● Source information
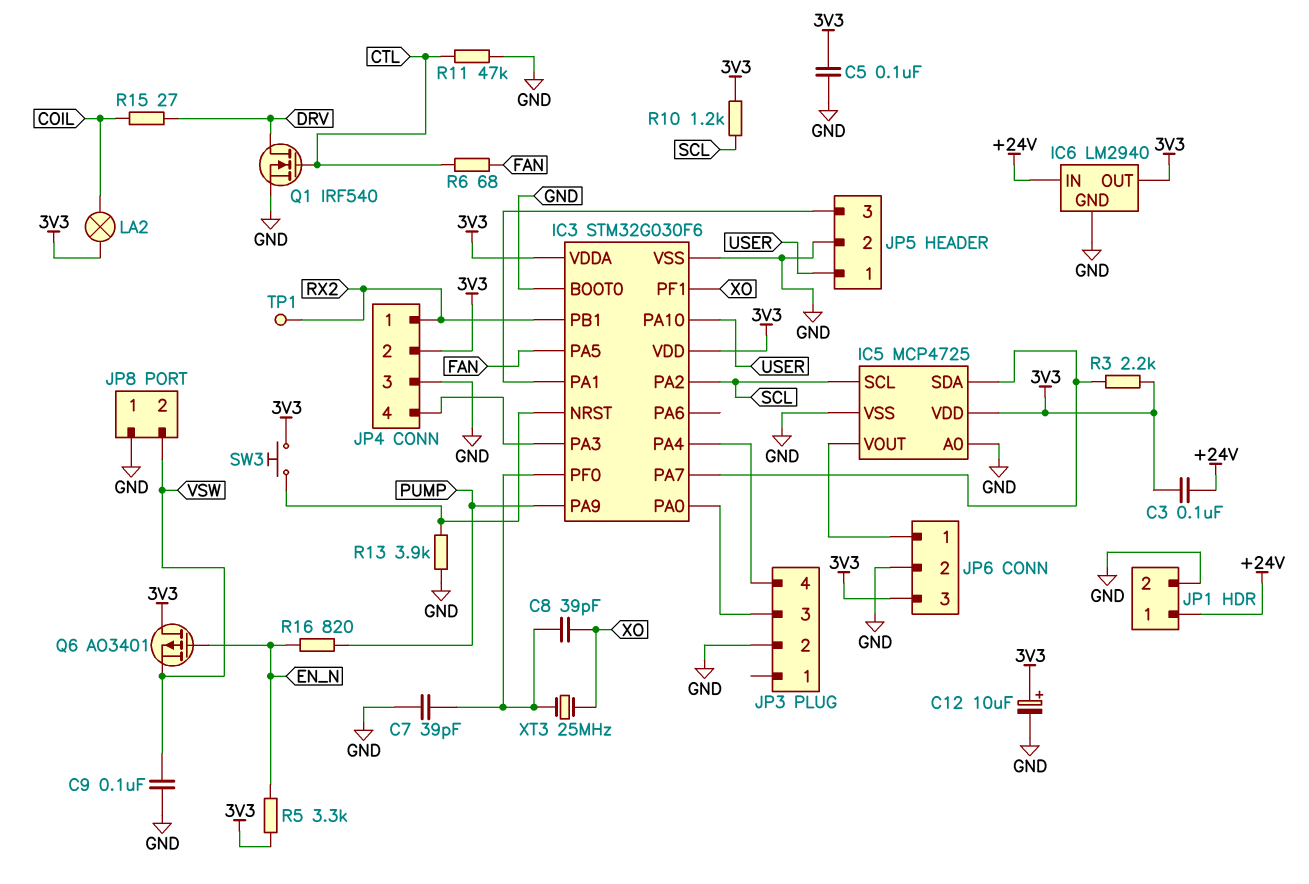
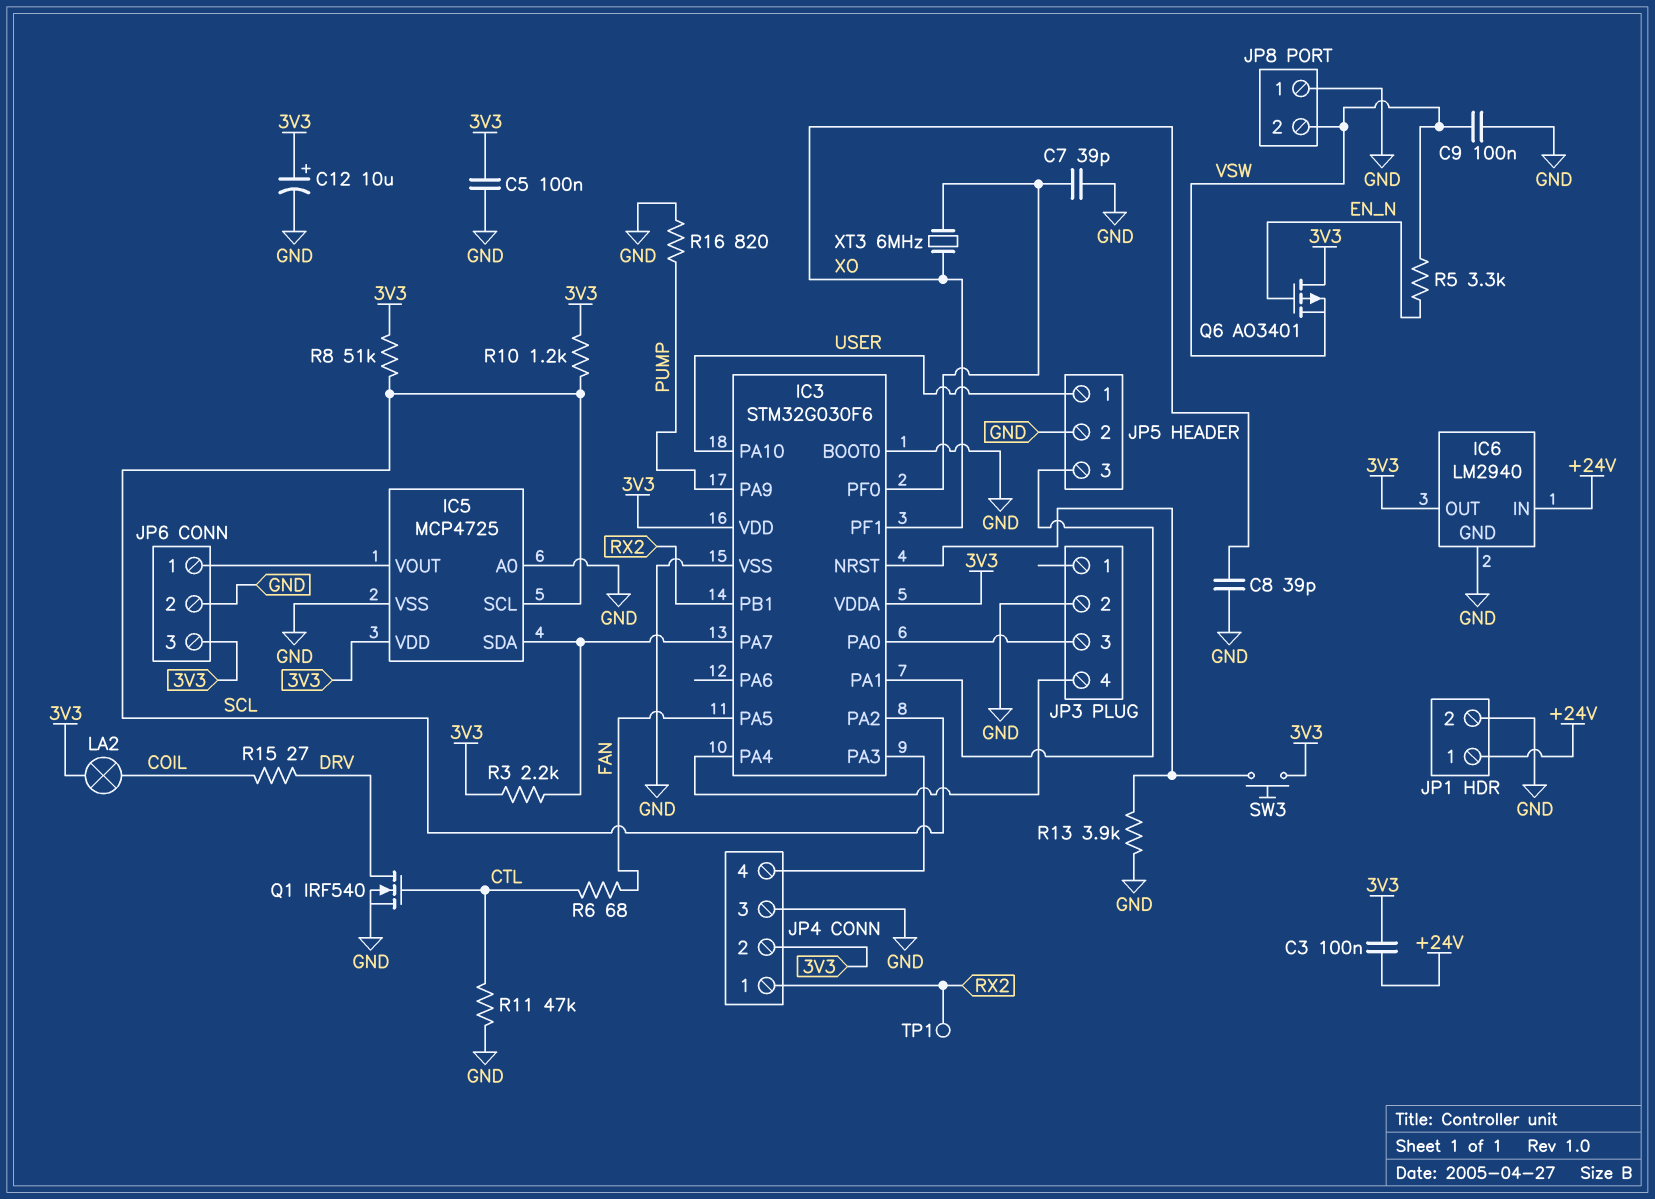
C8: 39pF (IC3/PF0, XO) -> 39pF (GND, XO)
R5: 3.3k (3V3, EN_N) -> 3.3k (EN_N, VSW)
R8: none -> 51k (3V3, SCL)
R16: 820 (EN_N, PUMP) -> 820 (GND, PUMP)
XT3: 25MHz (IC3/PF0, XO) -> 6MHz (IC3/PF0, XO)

...

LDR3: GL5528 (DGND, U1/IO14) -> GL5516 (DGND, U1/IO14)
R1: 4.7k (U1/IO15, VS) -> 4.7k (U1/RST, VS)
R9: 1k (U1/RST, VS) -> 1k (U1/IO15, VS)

==

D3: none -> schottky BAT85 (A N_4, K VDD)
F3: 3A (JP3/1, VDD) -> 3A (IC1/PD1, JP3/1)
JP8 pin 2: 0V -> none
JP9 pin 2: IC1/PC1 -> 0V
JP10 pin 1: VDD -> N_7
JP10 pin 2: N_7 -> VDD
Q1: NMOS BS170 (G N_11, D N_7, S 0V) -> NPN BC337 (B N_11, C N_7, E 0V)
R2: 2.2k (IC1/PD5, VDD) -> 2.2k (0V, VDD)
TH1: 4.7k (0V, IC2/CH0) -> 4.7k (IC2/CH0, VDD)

● What you need to do
Reproducing the whole listing above is not the task. Copy exactly only the lines from the one with "C8: 39pF (IC3/PF0, XO) -> 39pF (GND, XO)" to the one with "XT3: 25MHz (IC3/PF0, XO)", both kept.

● Solution to this task
C8: 39pF (IC3/PF0, XO) -> 39pF (GND, XO)
R5: 3.3k (3V3, EN_N) -> 3.3k (EN_N, VSW)
R8: none -> 51k (3V3, SCL)
R16: 820 (EN_N, PUMP) -> 820 (GND, PUMP)
XT3: 25MHz (IC3/PF0, XO) -> 6MHz (IC3/PF0, XO)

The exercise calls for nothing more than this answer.